■ Exercise brief ■
Set down, please, the line that contains "fresh.png: [485,112,528,167] ->" and every line that follows it to the end of the records, exactly; do not include pictures.

_ _ _ _ _

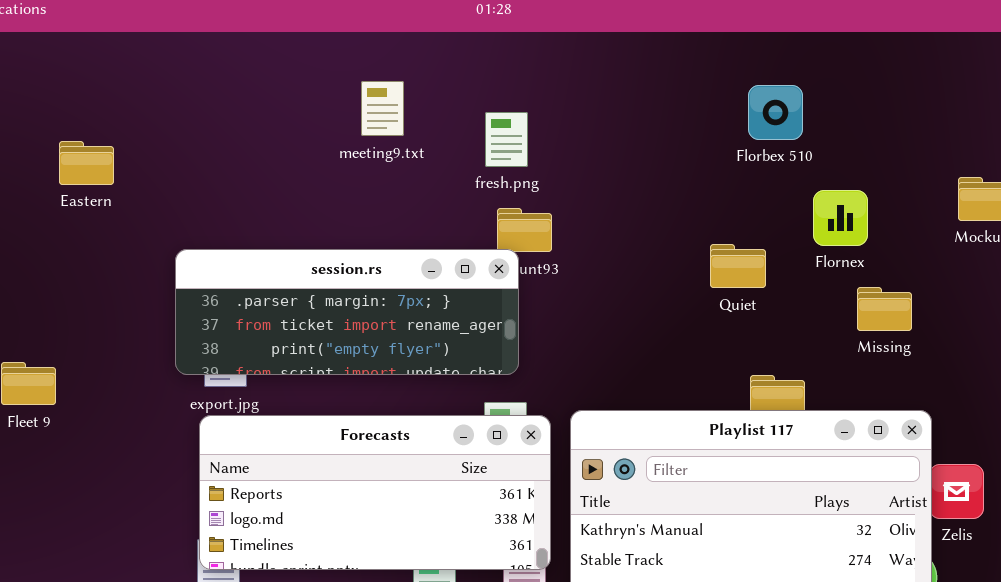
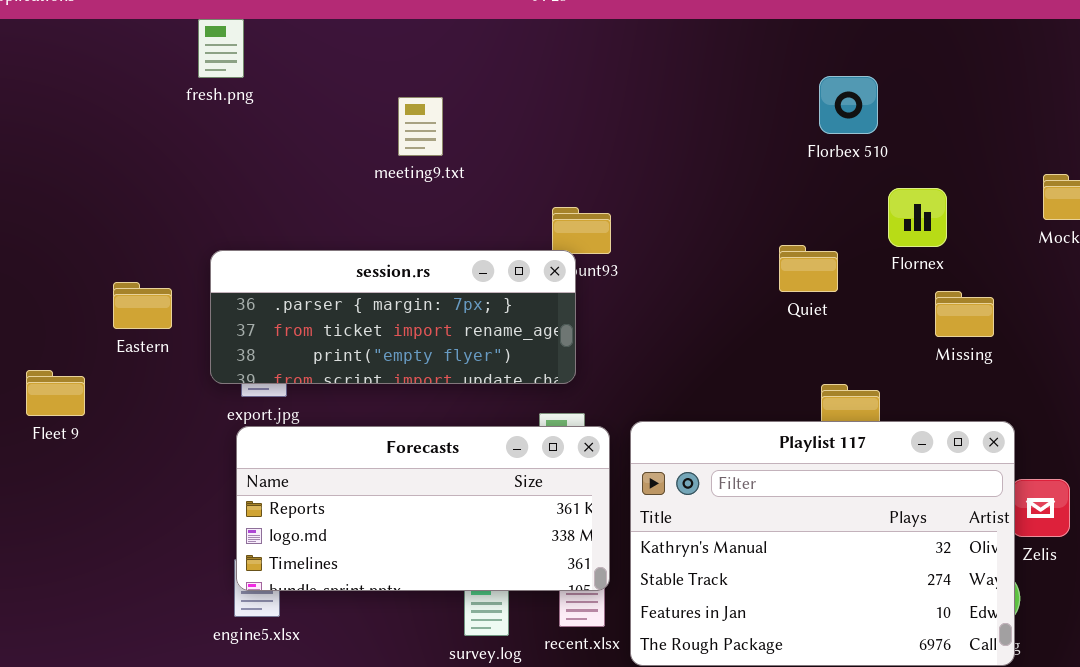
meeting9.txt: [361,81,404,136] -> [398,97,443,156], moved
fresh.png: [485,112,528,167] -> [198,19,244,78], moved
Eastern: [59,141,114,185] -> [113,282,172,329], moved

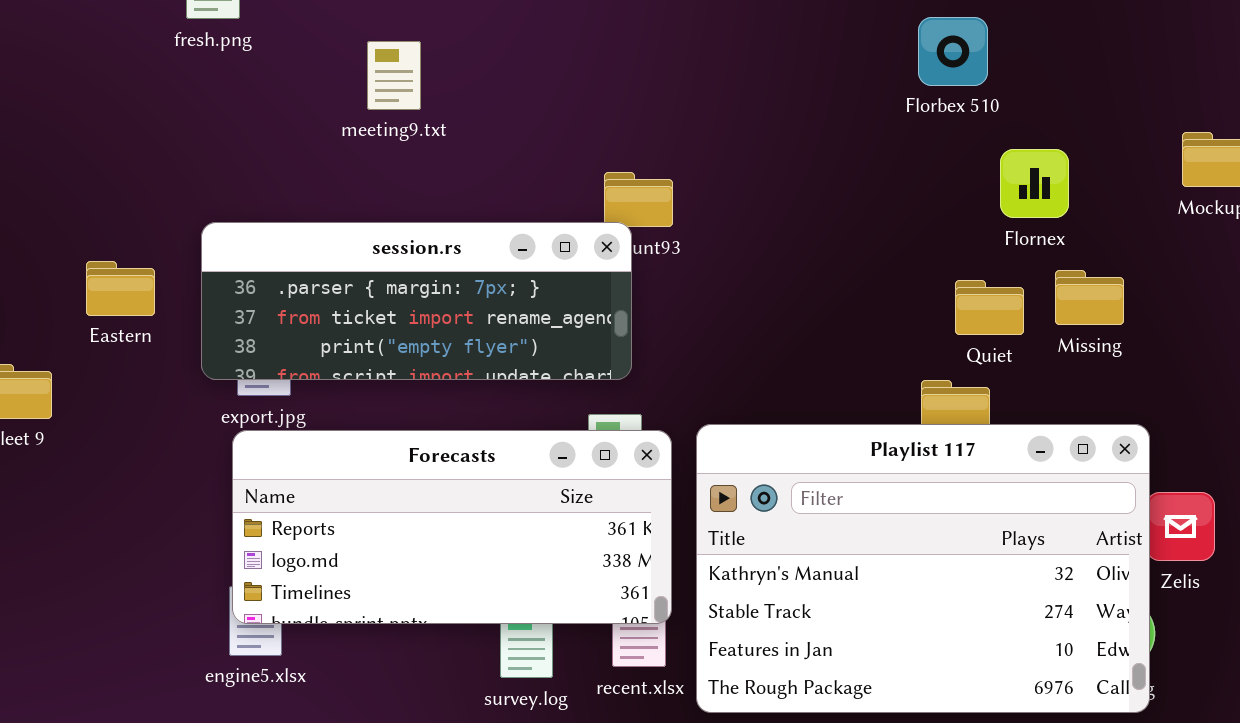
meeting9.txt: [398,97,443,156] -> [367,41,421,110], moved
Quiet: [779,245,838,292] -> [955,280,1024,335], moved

_ _ _ _ _

■ Solution to this problem ■
fresh.png: [485,112,528,167] -> [198,19,244,78], moved
Eastern: [59,141,114,185] -> [113,282,172,329], moved

meeting9.txt: [398,97,443,156] -> [367,41,421,110], moved
Quiet: [779,245,838,292] -> [955,280,1024,335], moved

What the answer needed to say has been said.